#### EXERCISE PROMPT
Each line of the records below that holds "none" should be returned.

#### INFORMATION
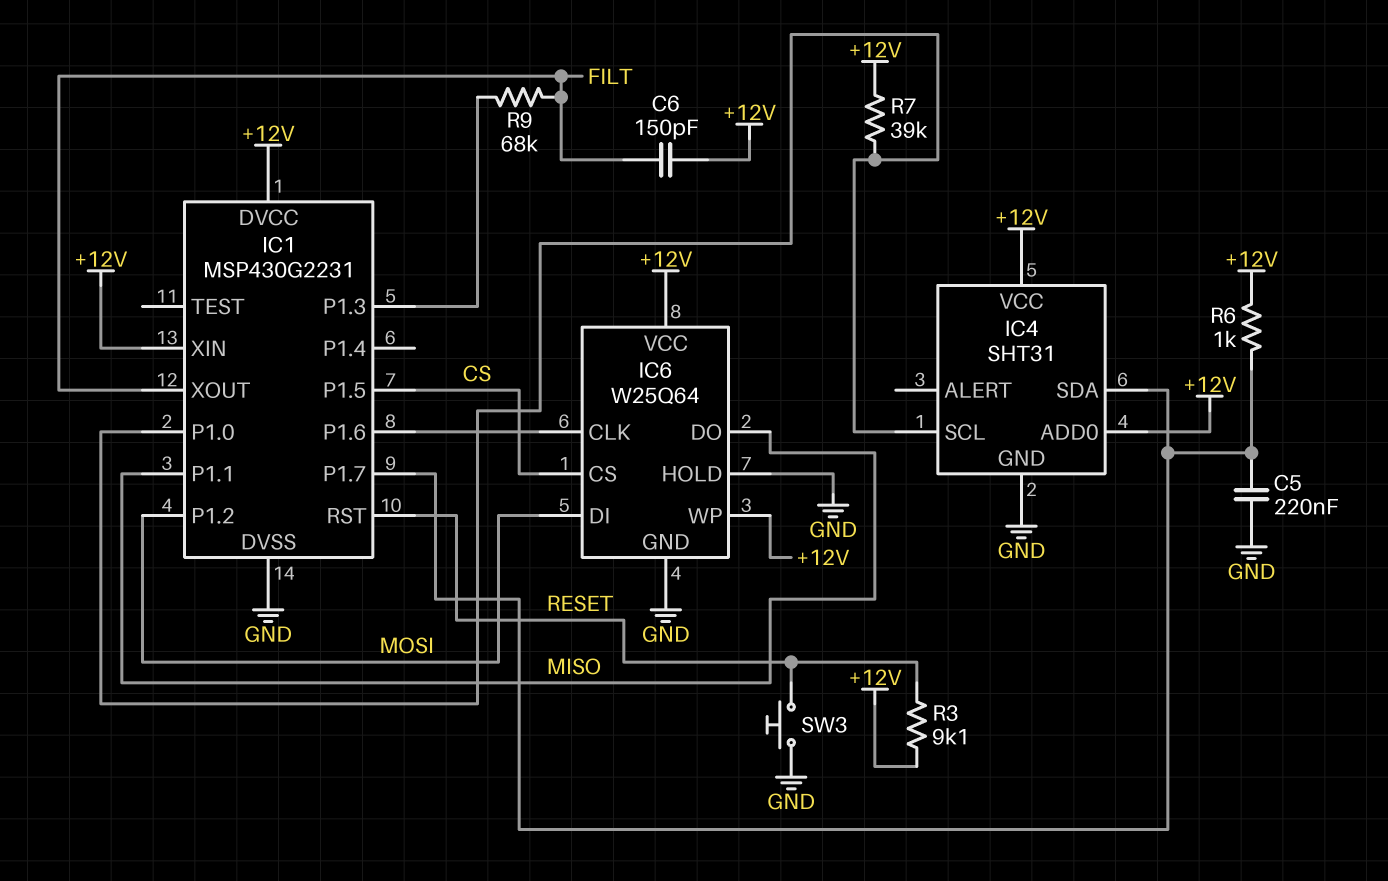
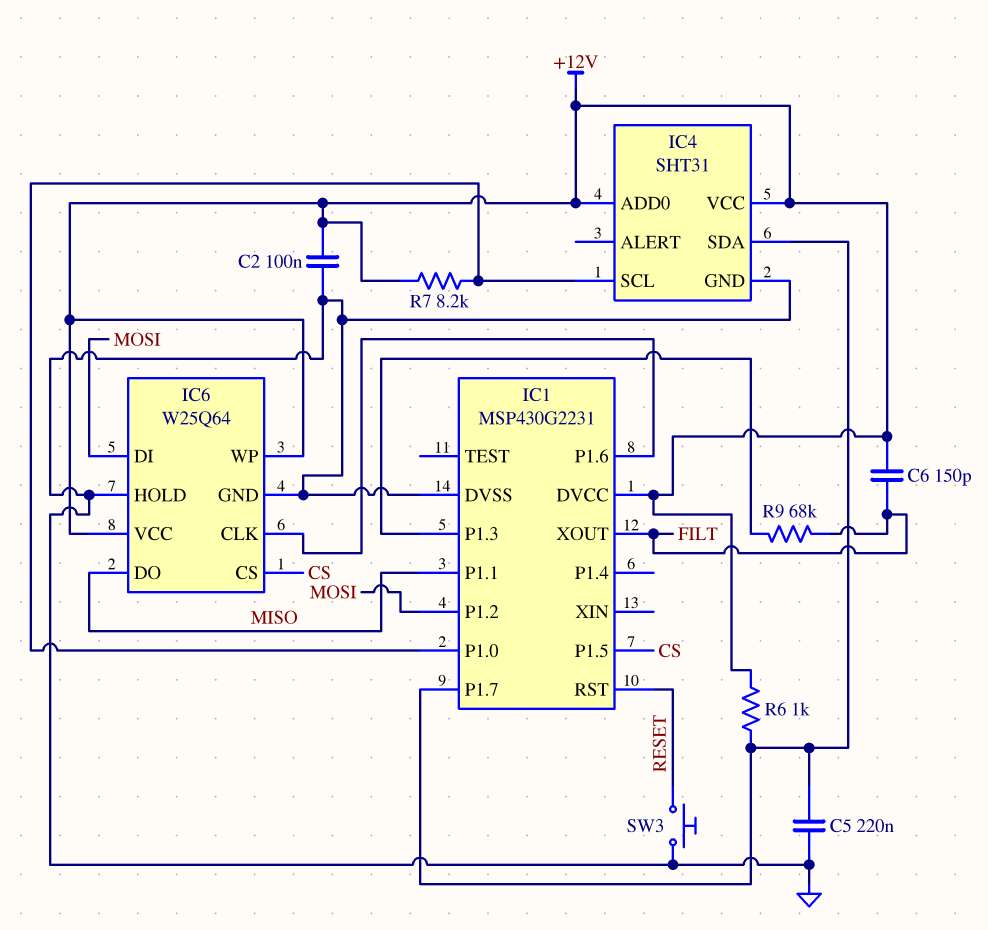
C2: none -> 100nF (+12V, GND)
IC1 pin XIN: +12V -> none
R3: 9.1k (+12V, RESET) -> none
R7: 39k (+12V, IC1/P1.0) -> 8.2k (+12V, IC1/P1.0)

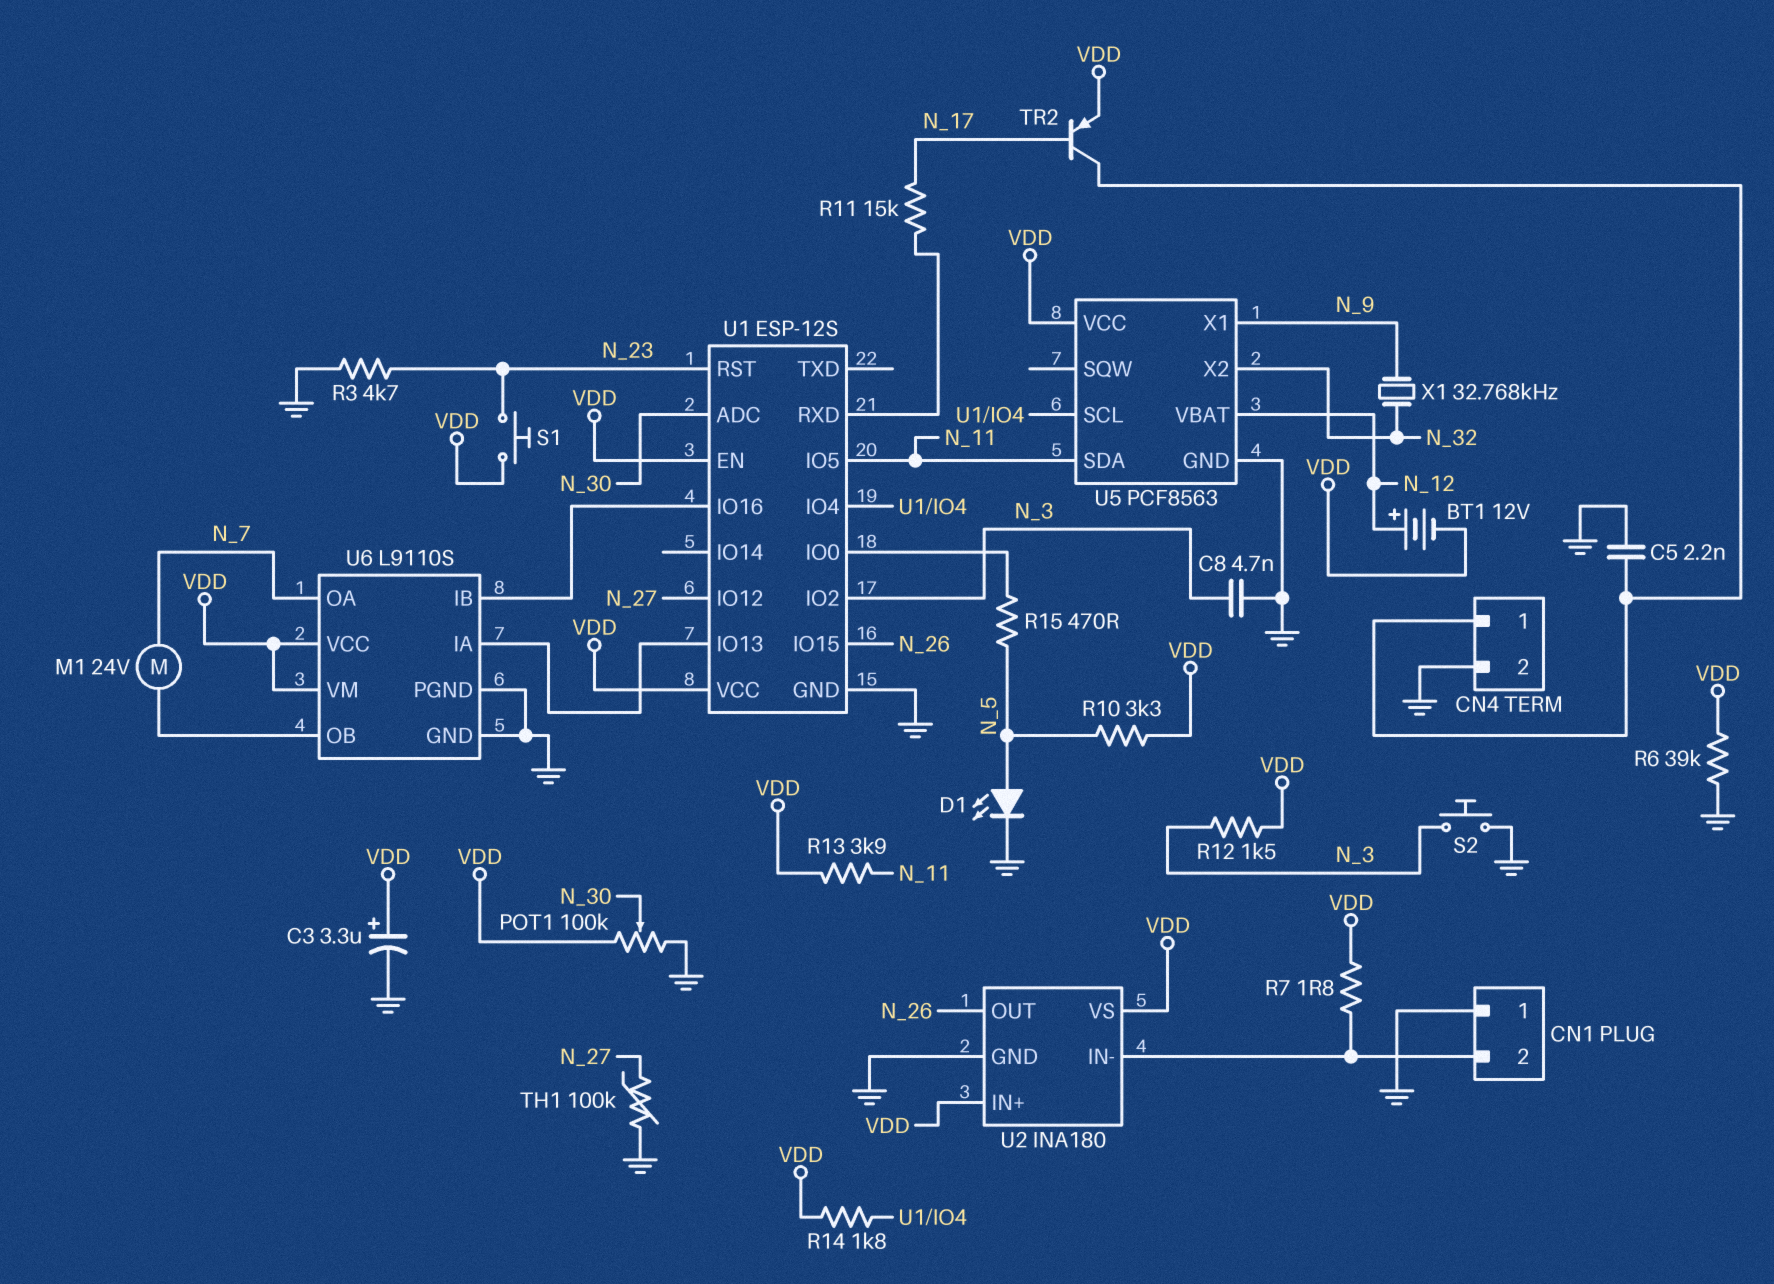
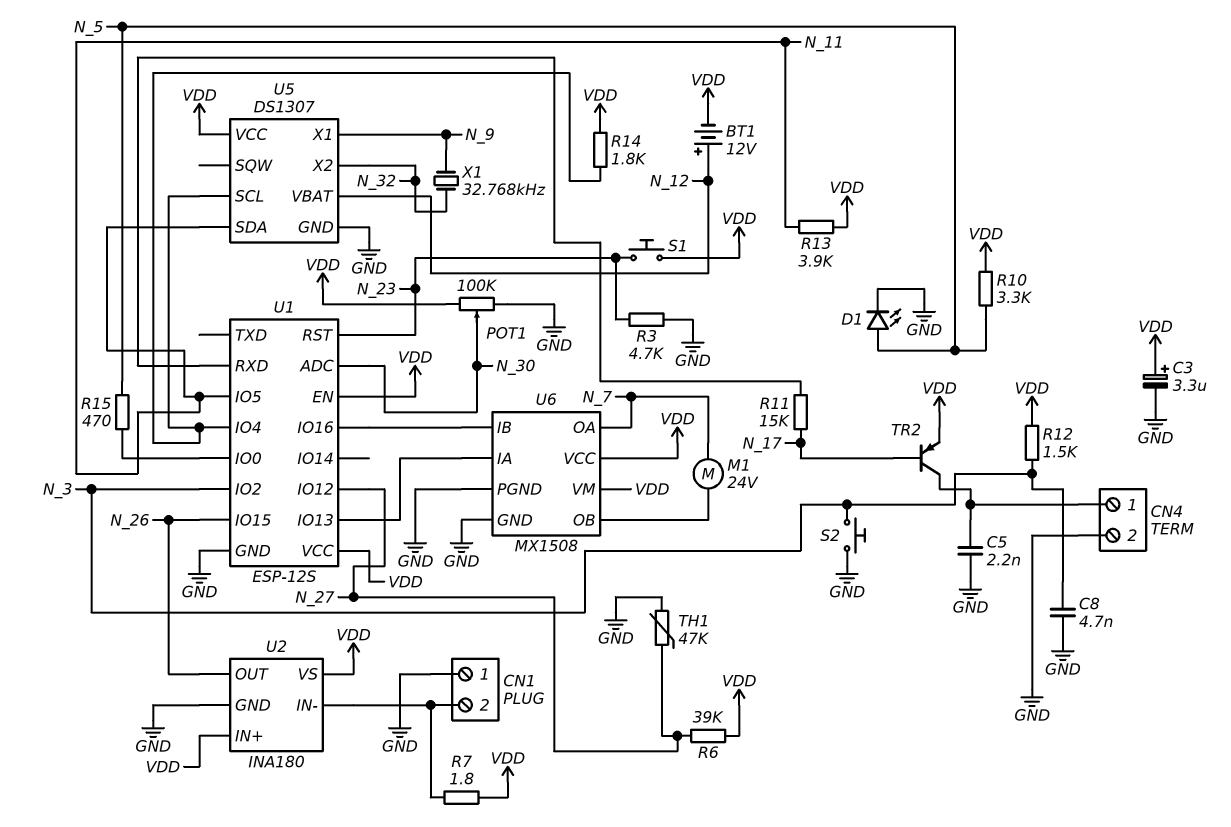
R6: 39k (GND, VDD) -> 39k (N_27, VDD)
TH1: 100k (GND, N_27) -> 47k (GND, N_27)
U5: PCF8563 -> DS1307
U6: L9110S -> MX1508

#### RESPONSE BELOW
C2: none -> 100nF (+12V, GND)
IC1 pin XIN: +12V -> none
R3: 9.1k (+12V, RESET) -> none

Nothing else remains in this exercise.